(Spatial reasoning data)
· · · · · · ·
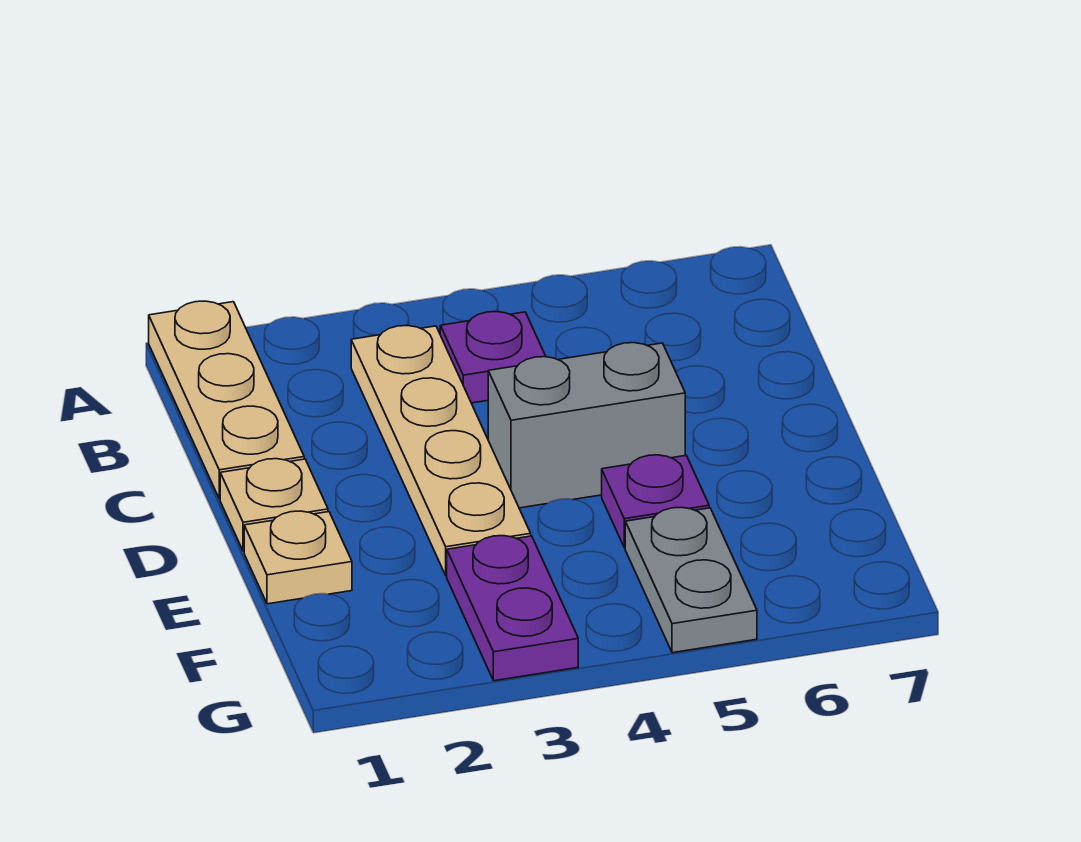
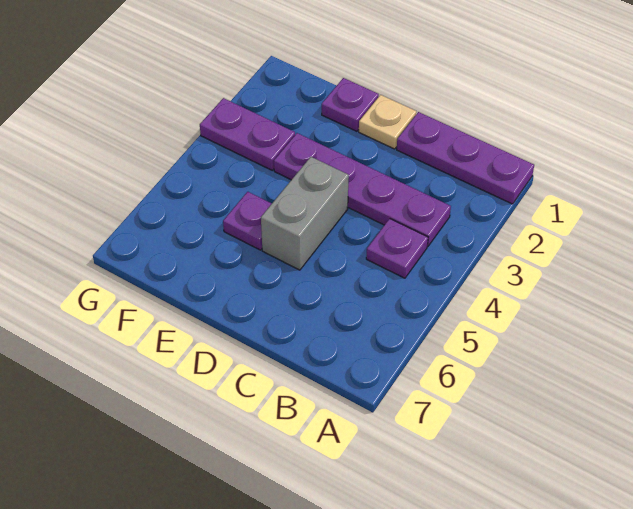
tan plate A1:C1 level 1 -> purple plate A1:C1 level 1
tan plate B3:E3 level 1 -> purple plate B3:E3 level 1
tan plate E1 level 1 -> purple plate E1 level 1
grey plate F5:G5 level 1 -> none

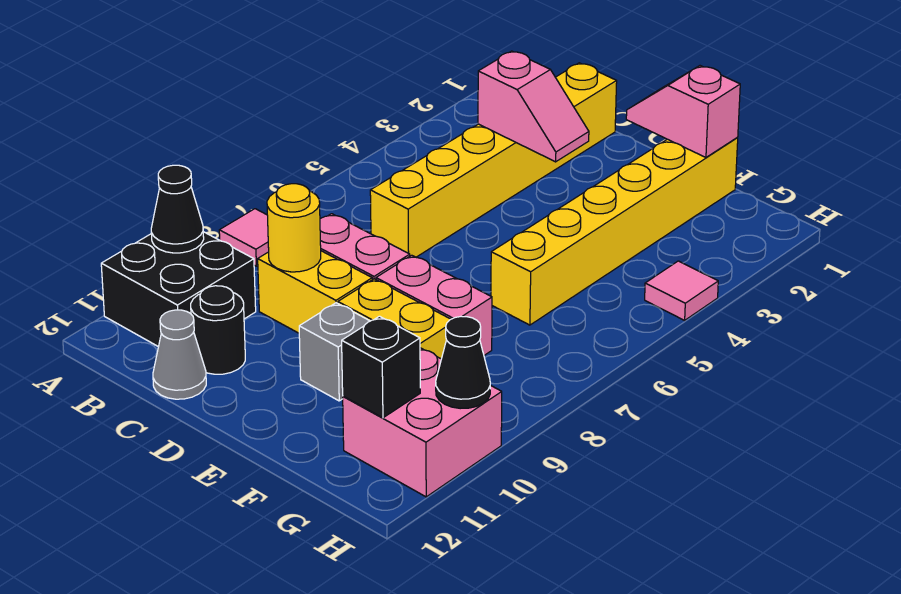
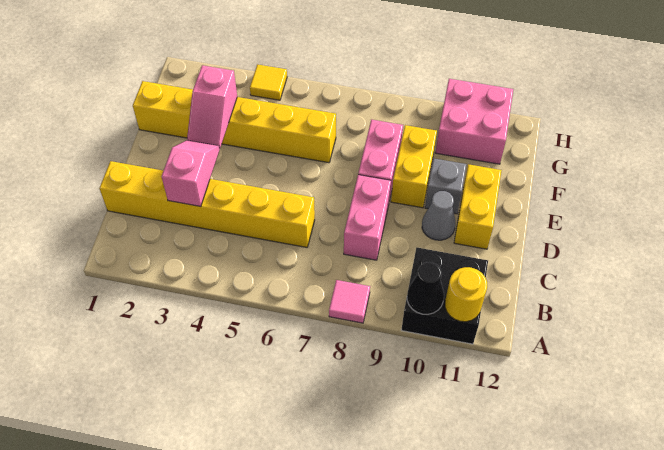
yellow brick C9:D9 level 1 -> yellow brick D11:E11 level 1
yellow round brick C9 level 2 -> yellow round brick A11 level 2
black round brick C11 level 1 -> none
grey cone C12 level 1 -> grey cone D10 level 1
pink slope E1:F1 level 2 top F -> pink slope E3:F3 level 2 top F
black brick G11 level 2 -> none
pink tile H4 level 1 -> yellow tile H4 level 1
black cone H10 level 2 -> none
· · · · · · ·
→ **EXERCISE REQUIREMENTS**: Write out, please, only the lines from the one with "pink tile H4" through the last line above, both included and unchanged.

→ **ANSWER BELOW**:
pink tile H4 level 1 -> yellow tile H4 level 1
black cone H10 level 2 -> none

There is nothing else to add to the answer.